=== Records for this exercise ===

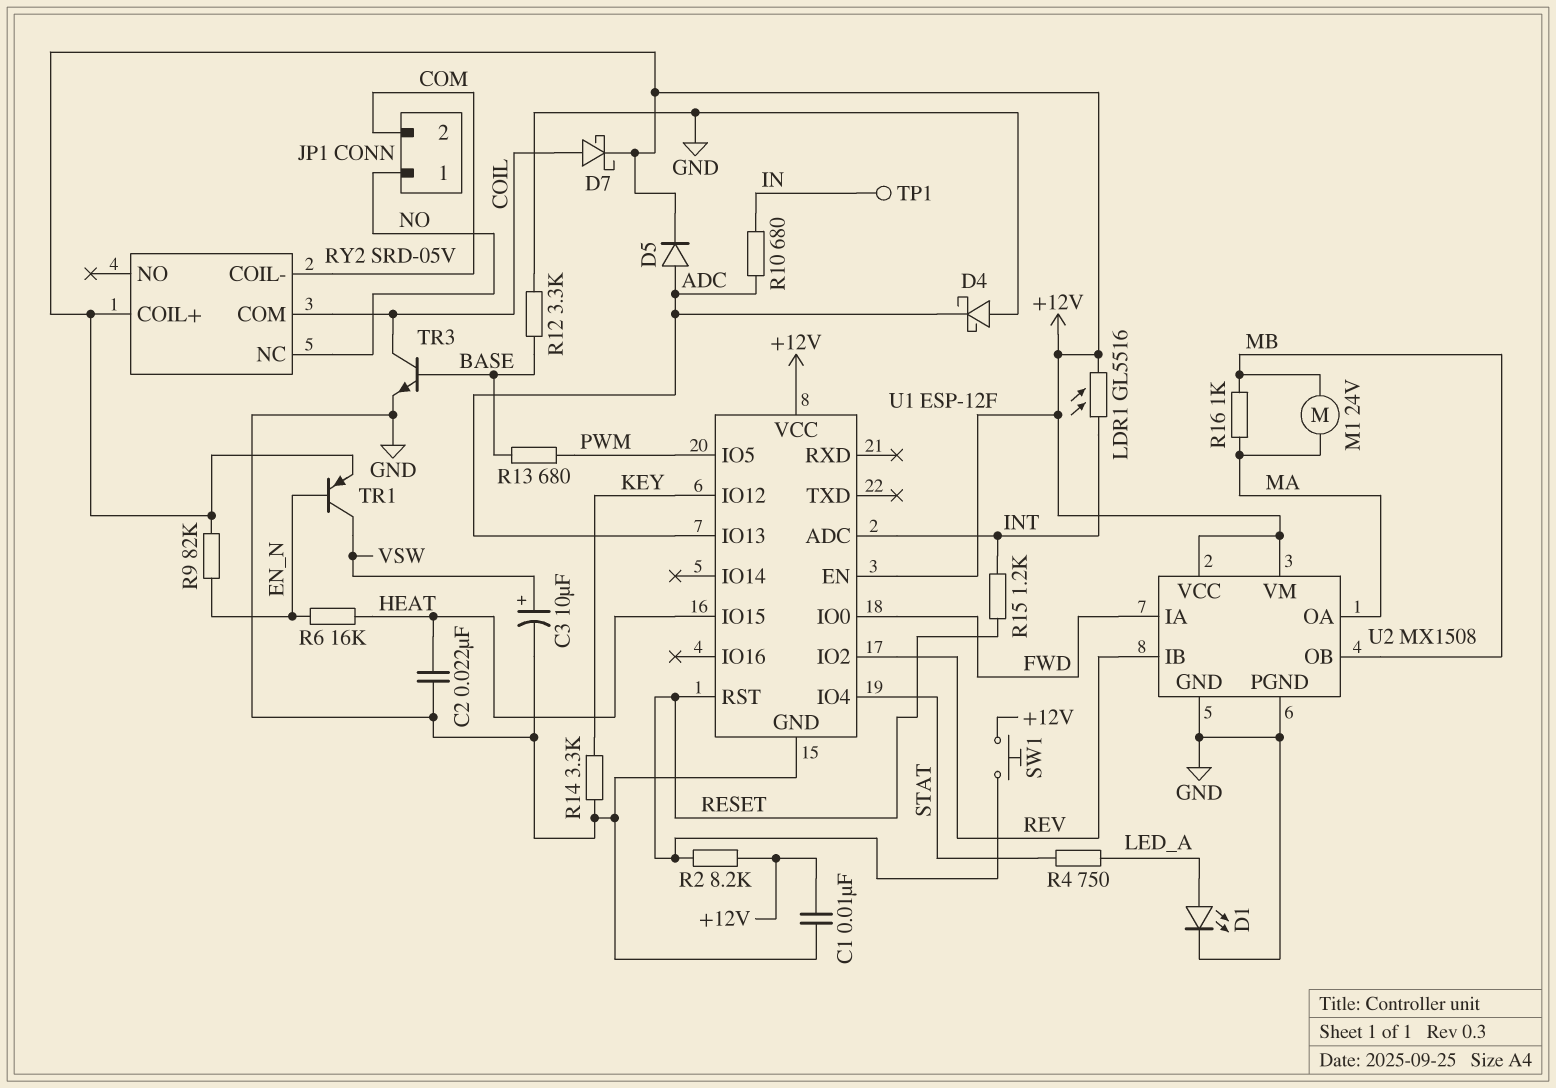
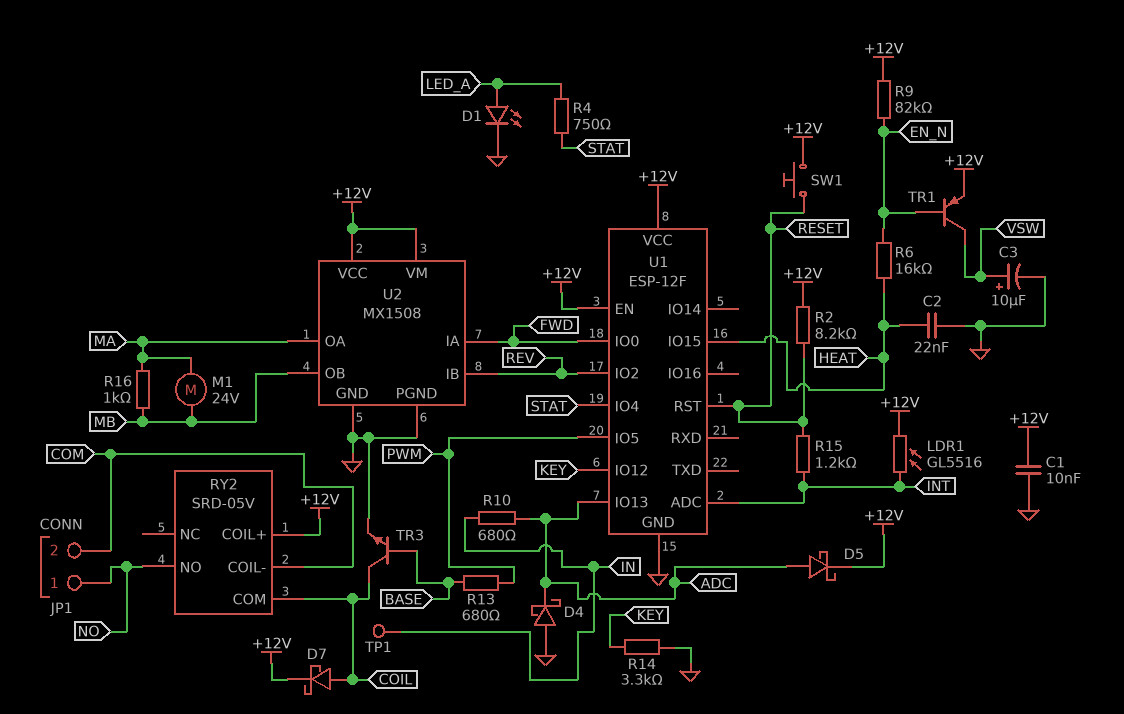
D5: diode (A ADC, K +12V) -> schottky (A ADC, K +12V)
R12: 3.3k (BASE, GND) -> none
RY2 pin NC: NO -> none
RY2 pin NO: none -> NO

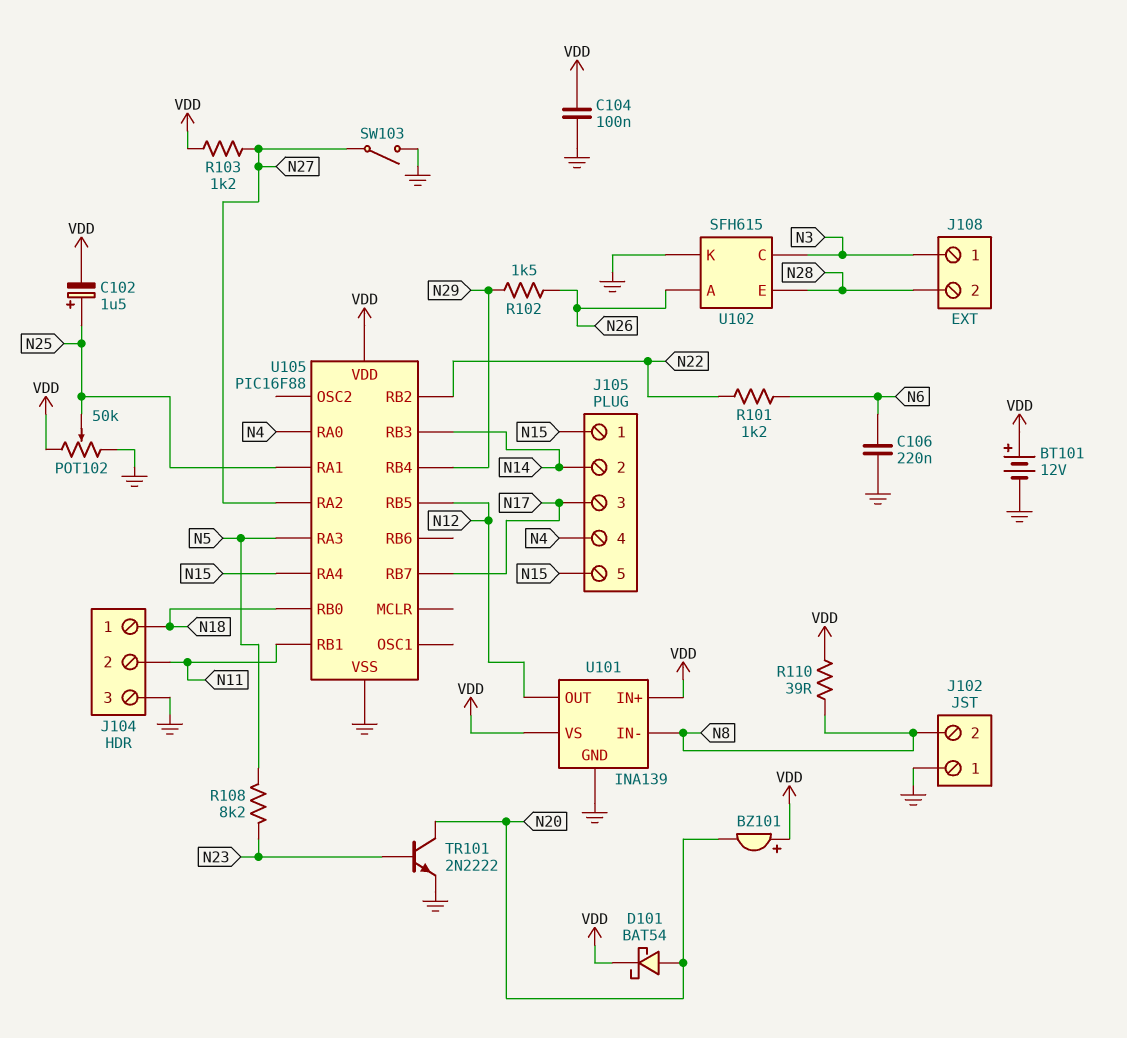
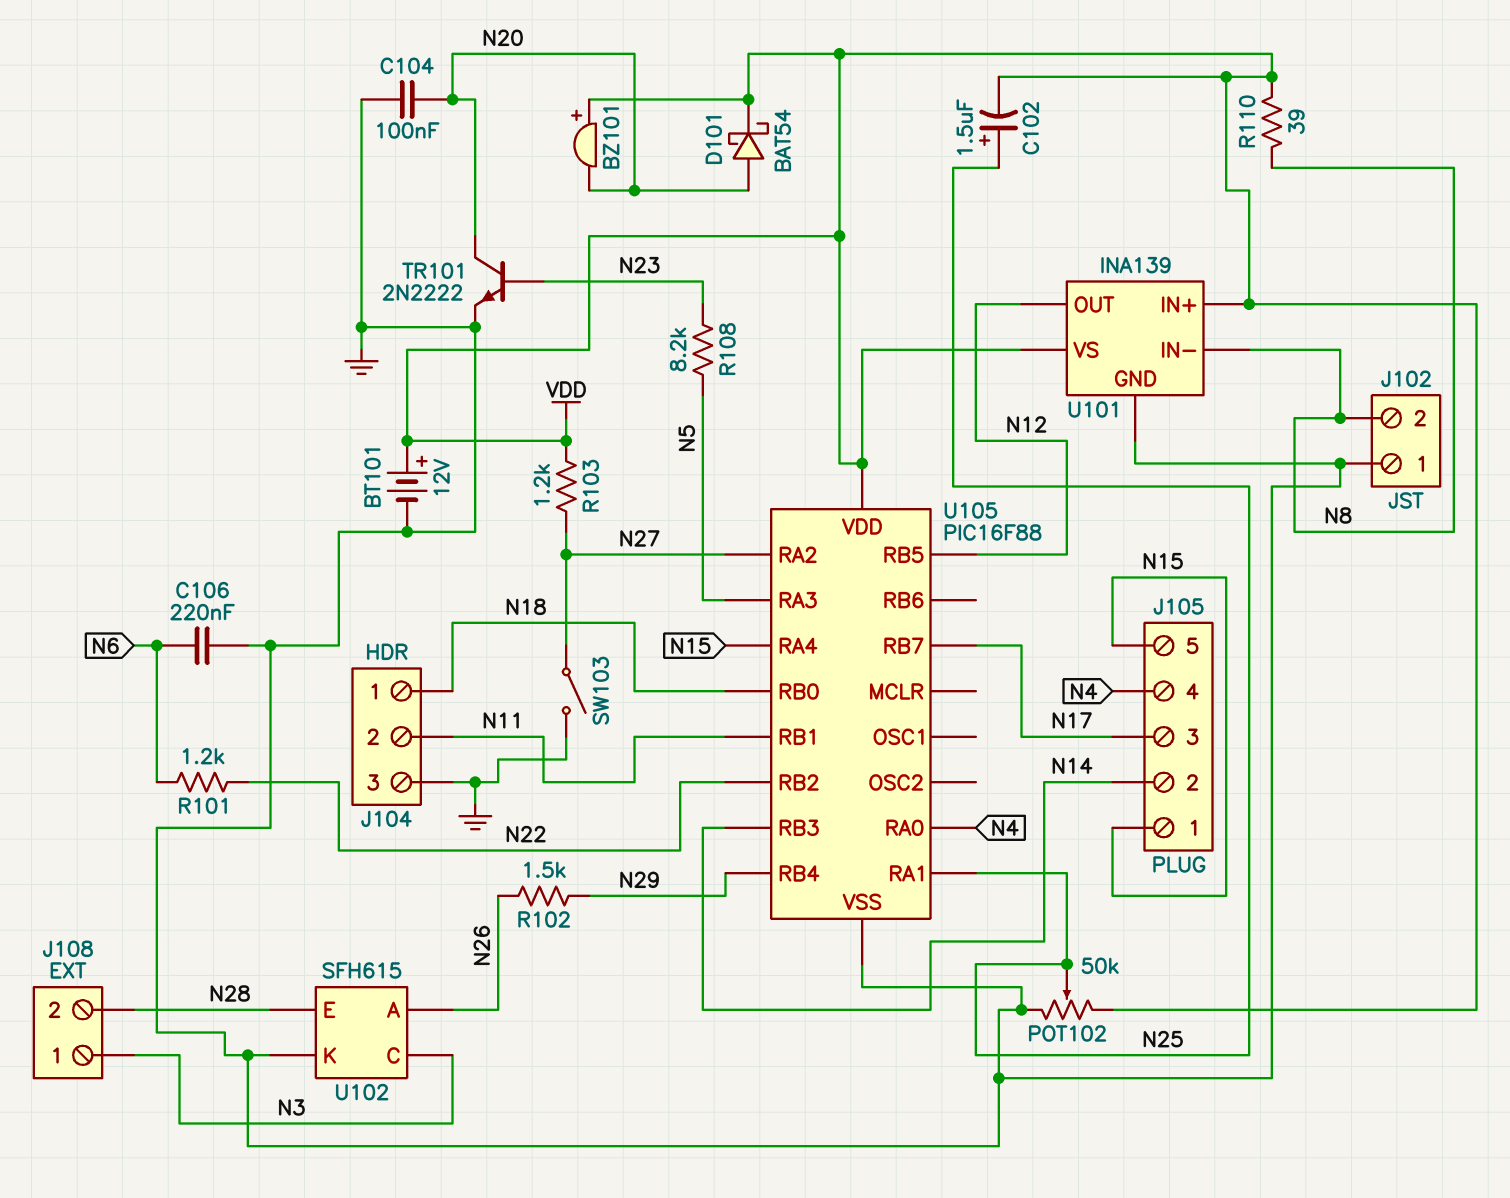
C104: 100nF (GND, VDD) -> 100nF (GND, N20)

===

**Prompt:**
Exclude the pictures and reproduce every entry exactly.

**Written response:**
D5: diode (A ADC, K +12V) -> schottky (A ADC, K +12V)
R12: 3.3k (BASE, GND) -> none
RY2 pin NC: NO -> none
RY2 pin NO: none -> NO

C104: 100nF (GND, VDD) -> 100nF (GND, N20)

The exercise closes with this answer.